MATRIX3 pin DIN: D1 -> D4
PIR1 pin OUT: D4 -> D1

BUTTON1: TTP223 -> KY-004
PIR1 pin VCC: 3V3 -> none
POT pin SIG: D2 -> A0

#####

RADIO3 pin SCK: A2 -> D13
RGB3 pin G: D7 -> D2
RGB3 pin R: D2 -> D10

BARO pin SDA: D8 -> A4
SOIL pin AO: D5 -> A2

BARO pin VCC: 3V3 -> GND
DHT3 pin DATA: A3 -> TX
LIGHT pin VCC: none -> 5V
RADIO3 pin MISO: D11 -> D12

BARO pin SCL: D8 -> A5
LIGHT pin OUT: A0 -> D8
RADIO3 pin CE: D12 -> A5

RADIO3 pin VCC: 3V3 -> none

#####

Assignment: Give the exact lines, and only those, from the line containing "LIGHT pin OUT: A0 -> D8" through the line containing "RADIO3 pin VCC: 3V3 -> none" in the entries above.

Task answer:
LIGHT pin OUT: A0 -> D8
RADIO3 pin CE: D12 -> A5

RADIO3 pin VCC: 3V3 -> none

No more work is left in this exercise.